• _Prompt_
Where the word "fish" appears in a line below, copy the whole line.

(Records from a data source)
══════

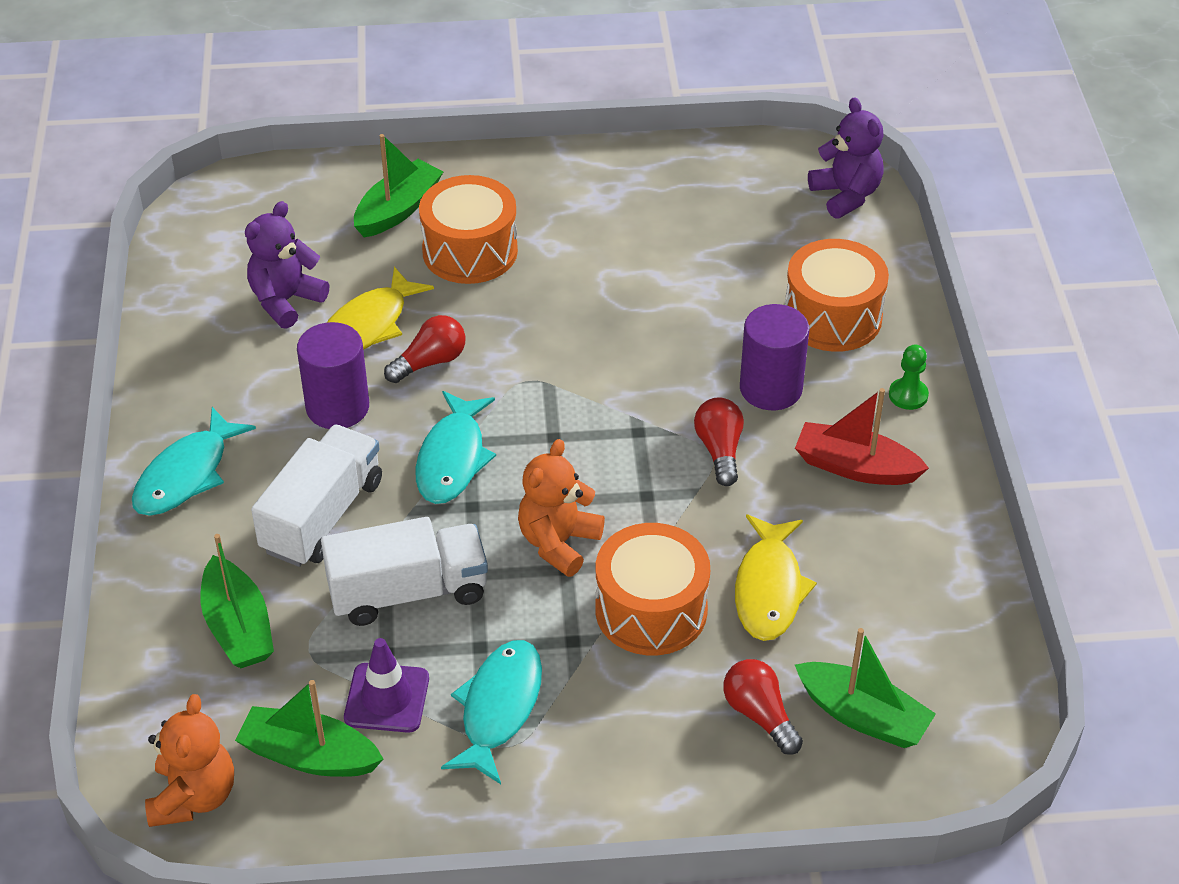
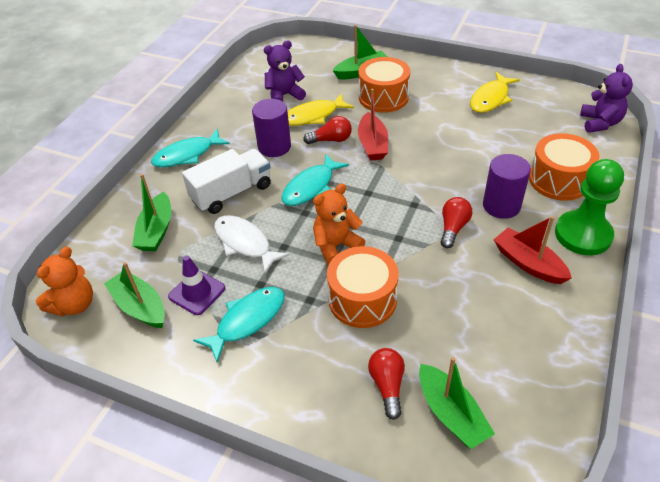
camera: 30 degrees right, 0 degrees up
(408, 592) = (245, 243): white truck -> white fish
(507, 348) = (372, 144): none -> red boat
(769, 588) = (437, 313): yellow fish -> yellow fish (491, 99)
(908, 395) = (583, 234): green pawn -> green pawn, size x2.24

══════

• _Reply_
(408, 592) = (245, 243): white truck -> white fish
(769, 588) = (437, 313): yellow fish -> yellow fish (491, 99)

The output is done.